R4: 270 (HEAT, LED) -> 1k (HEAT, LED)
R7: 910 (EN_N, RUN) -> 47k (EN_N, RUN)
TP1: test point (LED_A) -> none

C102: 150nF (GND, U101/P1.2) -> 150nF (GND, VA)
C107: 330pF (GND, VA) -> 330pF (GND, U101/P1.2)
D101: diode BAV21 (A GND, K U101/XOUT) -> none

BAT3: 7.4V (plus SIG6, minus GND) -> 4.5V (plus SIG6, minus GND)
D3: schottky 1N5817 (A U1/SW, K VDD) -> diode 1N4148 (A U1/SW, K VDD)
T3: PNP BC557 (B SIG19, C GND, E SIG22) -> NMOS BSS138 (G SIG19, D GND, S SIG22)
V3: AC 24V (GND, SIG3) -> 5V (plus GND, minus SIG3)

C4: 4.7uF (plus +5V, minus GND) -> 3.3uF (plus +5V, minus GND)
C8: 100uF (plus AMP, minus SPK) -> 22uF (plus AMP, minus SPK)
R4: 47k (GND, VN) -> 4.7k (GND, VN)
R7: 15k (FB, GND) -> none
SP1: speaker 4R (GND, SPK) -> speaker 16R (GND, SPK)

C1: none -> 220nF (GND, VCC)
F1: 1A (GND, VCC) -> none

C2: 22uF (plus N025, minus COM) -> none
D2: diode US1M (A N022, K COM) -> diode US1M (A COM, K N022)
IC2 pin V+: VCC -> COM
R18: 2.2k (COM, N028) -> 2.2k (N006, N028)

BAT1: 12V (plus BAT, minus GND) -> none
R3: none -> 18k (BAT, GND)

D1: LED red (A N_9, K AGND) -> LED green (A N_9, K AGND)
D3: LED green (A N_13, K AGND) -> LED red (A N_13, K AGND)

## About this exercise
Give back the lines of the listing from the one with "R18: 2.2k (COM, N028) -> 2.2k (N006, N028)" through the end, both included, exactly as written and with nothing added.

## Reply to the task
R18: 2.2k (COM, N028) -> 2.2k (N006, N028)

BAT1: 12V (plus BAT, minus GND) -> none
R3: none -> 18k (BAT, GND)

D1: LED red (A N_9, K AGND) -> LED green (A N_9, K AGND)
D3: LED green (A N_13, K AGND) -> LED red (A N_13, K AGND)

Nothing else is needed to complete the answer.